**VOS CONSIGNES:** Filtrez les lignes ci-dessous en ne conservant que celles qui contiennent la chaîne « breathe ». La casse doit être respectée.

**DONNÉES SOURCES:**
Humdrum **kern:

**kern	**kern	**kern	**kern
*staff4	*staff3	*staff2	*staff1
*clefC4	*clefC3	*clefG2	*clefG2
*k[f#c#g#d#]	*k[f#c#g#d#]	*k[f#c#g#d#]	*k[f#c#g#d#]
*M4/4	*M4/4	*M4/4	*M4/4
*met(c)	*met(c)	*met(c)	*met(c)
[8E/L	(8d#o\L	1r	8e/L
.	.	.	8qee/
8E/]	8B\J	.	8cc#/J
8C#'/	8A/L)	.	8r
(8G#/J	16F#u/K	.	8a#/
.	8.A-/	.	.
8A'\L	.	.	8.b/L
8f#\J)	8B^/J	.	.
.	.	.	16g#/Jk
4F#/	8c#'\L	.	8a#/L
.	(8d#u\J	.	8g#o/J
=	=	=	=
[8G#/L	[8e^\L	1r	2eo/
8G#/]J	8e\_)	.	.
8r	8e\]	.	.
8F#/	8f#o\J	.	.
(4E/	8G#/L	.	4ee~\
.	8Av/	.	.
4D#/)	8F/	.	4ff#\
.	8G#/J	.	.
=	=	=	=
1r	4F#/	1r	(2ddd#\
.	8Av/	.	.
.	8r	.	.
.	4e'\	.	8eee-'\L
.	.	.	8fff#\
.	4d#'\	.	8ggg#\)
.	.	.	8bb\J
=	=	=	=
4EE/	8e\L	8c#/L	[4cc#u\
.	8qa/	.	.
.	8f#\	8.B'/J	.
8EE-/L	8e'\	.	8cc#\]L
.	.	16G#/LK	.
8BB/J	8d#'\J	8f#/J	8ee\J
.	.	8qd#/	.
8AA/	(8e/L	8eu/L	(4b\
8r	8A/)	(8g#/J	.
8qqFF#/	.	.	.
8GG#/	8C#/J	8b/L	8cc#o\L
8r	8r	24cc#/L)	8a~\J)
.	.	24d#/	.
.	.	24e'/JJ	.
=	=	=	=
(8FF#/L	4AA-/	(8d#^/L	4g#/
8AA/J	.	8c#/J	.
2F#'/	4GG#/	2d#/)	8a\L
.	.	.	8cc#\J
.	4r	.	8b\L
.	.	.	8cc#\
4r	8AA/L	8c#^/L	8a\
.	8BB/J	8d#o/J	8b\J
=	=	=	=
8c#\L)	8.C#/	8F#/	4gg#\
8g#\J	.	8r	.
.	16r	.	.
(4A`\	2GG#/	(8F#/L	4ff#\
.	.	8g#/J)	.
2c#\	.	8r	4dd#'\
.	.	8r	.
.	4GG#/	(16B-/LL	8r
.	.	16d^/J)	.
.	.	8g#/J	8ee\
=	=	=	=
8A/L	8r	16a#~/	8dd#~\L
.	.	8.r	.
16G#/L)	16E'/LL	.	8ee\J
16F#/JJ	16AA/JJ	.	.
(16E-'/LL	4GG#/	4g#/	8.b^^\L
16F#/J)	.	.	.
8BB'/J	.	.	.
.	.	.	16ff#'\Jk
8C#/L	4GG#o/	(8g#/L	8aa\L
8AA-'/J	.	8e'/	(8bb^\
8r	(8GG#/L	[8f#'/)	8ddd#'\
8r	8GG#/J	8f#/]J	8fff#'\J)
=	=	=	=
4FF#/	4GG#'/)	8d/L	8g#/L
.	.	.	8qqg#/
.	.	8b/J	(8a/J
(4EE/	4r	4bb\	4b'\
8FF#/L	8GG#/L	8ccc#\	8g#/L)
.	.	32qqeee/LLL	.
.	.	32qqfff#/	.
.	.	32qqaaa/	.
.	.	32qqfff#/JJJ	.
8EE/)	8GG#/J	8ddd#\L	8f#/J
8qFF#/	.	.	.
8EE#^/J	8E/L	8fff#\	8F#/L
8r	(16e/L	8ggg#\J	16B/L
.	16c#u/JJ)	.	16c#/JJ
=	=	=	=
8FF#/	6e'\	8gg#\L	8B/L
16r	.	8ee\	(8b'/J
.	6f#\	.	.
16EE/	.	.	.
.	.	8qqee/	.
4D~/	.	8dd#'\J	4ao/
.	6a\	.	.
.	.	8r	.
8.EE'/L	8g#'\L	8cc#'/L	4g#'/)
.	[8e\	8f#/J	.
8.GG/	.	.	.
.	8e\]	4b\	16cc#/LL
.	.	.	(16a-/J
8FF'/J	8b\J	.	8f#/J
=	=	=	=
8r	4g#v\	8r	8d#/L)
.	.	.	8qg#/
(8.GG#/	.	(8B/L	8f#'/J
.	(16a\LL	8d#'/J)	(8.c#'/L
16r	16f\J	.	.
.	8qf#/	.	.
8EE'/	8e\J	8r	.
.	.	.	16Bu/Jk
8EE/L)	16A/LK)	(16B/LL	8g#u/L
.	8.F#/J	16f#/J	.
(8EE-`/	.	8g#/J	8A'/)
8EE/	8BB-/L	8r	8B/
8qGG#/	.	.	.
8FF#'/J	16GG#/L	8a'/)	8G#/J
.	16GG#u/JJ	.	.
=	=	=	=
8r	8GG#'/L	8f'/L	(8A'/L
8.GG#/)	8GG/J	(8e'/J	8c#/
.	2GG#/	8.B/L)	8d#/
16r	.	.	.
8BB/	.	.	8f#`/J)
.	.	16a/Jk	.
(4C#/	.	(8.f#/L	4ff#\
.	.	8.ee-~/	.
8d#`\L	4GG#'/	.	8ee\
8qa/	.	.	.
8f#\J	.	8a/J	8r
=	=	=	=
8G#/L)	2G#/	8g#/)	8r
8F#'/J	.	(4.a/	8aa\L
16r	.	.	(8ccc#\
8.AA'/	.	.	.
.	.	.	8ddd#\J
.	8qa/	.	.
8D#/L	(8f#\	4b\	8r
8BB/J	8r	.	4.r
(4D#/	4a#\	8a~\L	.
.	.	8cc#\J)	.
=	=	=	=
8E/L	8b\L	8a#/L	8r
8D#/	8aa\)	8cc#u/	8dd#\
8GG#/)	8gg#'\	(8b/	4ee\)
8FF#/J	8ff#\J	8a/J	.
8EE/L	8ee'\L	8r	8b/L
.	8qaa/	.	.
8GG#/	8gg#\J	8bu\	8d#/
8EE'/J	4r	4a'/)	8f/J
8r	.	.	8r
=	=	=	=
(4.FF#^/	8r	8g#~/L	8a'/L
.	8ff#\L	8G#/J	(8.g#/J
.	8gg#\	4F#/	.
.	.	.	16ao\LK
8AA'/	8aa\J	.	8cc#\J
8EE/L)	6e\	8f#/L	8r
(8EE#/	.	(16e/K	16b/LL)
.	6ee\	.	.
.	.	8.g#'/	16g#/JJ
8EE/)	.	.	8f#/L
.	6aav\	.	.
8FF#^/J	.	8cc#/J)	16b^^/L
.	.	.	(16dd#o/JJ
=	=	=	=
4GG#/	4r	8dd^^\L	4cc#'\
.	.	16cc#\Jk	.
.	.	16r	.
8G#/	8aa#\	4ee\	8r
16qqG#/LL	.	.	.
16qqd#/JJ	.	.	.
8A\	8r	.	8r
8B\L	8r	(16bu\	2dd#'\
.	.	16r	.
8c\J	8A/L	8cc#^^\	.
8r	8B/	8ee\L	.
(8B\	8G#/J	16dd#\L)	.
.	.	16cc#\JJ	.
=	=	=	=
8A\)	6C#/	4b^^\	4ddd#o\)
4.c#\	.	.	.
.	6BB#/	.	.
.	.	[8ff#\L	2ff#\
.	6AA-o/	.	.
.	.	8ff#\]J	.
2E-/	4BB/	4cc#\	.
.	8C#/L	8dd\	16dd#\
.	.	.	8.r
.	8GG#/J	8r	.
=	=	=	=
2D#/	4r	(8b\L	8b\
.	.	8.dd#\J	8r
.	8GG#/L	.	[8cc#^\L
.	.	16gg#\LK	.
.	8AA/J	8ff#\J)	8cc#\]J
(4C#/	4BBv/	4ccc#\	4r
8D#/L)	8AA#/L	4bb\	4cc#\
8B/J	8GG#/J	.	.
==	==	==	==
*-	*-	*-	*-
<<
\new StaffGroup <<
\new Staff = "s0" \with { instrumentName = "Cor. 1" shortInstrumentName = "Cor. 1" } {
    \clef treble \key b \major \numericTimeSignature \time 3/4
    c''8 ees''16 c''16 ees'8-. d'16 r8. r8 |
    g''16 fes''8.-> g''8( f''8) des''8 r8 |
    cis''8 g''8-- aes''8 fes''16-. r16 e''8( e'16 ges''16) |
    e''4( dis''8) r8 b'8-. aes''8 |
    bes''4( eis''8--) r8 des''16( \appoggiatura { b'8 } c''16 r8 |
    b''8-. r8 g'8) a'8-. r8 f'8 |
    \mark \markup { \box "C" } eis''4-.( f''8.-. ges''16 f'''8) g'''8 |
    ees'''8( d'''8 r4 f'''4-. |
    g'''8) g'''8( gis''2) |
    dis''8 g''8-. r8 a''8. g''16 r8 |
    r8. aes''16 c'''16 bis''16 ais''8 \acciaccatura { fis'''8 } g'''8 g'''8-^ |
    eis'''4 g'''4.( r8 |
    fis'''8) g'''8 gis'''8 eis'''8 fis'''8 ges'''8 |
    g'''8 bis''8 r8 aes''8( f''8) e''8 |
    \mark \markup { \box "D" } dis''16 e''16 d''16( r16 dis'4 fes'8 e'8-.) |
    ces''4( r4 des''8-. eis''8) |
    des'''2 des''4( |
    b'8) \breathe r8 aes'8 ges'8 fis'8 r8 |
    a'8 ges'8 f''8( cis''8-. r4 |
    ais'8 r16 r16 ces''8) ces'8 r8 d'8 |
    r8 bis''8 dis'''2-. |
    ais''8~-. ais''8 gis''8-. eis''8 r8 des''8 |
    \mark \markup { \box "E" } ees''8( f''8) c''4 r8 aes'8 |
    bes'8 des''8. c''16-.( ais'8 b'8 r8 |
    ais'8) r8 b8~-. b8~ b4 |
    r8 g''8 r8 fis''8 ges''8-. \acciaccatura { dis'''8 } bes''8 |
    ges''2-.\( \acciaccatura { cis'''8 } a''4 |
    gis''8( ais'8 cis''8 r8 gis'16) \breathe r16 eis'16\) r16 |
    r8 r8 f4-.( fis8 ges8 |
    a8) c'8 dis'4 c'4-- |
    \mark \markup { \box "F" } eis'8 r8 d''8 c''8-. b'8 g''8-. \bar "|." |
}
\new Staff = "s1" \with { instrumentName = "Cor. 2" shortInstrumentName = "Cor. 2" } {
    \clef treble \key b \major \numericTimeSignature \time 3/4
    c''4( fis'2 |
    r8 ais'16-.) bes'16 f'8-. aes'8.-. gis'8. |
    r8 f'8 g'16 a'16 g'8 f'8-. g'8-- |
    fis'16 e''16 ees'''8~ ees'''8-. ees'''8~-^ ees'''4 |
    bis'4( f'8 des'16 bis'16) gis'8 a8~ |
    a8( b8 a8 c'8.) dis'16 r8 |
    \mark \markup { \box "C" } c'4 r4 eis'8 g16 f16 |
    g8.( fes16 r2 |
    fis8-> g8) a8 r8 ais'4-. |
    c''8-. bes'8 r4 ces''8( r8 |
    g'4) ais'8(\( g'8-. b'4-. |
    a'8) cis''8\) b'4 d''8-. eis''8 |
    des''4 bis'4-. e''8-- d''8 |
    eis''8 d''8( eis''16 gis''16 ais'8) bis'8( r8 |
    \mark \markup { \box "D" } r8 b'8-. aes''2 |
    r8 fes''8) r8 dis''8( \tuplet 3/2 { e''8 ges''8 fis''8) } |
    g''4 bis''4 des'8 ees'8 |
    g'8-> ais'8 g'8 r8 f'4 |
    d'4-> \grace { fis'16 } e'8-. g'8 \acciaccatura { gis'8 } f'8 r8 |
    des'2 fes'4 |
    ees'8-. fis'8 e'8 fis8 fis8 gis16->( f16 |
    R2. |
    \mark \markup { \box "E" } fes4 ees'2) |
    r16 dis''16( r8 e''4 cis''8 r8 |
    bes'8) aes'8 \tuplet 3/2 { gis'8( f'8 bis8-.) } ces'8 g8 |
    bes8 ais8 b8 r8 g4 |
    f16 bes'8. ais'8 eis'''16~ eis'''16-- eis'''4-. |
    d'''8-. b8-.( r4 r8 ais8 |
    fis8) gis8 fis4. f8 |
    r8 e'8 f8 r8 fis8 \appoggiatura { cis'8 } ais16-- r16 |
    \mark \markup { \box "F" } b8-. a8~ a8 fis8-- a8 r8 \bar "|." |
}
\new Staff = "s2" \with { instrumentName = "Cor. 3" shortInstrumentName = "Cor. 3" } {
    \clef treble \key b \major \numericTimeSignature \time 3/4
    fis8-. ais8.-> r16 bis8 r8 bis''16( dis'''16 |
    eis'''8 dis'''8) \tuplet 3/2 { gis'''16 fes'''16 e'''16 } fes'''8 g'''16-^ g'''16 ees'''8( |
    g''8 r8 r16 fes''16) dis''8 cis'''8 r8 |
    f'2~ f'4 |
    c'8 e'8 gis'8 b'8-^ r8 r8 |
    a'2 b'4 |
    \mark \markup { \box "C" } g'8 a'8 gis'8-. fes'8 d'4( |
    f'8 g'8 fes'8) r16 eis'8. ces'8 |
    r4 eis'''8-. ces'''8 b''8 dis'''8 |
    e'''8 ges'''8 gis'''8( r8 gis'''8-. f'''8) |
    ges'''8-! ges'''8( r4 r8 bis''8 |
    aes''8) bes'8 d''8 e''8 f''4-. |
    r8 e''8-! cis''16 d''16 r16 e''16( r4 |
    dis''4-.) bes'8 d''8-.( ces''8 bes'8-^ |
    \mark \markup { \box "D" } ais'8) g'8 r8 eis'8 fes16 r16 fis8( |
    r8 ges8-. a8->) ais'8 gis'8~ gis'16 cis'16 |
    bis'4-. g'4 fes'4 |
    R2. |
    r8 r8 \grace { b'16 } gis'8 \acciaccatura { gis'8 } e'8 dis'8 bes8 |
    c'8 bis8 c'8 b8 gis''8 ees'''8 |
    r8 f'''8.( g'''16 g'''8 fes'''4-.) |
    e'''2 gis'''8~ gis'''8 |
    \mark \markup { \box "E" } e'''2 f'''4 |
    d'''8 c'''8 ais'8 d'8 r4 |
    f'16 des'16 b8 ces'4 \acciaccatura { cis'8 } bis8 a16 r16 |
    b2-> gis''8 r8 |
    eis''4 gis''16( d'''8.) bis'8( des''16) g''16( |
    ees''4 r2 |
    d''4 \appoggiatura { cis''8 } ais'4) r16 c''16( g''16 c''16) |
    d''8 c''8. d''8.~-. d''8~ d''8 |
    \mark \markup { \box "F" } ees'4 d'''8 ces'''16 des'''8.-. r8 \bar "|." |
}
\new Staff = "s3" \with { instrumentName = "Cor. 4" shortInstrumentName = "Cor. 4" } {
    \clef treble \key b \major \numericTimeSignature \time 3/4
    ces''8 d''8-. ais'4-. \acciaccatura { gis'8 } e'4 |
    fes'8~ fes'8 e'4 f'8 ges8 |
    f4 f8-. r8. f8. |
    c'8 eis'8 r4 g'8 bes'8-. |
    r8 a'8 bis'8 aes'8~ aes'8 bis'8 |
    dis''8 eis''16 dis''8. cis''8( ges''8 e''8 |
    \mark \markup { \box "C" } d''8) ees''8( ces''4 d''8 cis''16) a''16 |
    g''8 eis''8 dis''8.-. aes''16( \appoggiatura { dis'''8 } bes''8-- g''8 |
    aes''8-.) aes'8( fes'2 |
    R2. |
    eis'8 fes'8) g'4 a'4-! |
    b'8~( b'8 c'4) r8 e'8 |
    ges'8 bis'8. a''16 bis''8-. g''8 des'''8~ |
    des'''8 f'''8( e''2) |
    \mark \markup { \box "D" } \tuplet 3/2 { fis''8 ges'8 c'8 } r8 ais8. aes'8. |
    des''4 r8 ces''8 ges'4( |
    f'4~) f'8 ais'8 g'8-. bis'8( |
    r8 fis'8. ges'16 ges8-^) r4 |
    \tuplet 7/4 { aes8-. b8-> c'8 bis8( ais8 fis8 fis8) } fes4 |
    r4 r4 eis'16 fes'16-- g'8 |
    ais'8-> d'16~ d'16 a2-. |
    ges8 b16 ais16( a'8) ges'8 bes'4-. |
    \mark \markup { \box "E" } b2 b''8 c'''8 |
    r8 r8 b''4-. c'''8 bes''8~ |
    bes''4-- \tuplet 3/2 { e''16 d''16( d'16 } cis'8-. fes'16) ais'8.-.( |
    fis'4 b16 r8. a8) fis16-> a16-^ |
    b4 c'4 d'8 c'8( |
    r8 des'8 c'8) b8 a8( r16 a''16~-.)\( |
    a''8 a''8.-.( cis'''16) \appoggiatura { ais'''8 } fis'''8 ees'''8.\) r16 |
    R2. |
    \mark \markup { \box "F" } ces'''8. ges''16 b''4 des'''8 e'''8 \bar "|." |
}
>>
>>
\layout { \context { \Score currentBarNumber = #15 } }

**CORRIGÉ:**
    b'8) \breathe r8 aes'8 ges'8 fis'8 r8 |
    gis''8( ais'8 cis''8 r8 gis'16) \breathe r16 eis'16\) r16 |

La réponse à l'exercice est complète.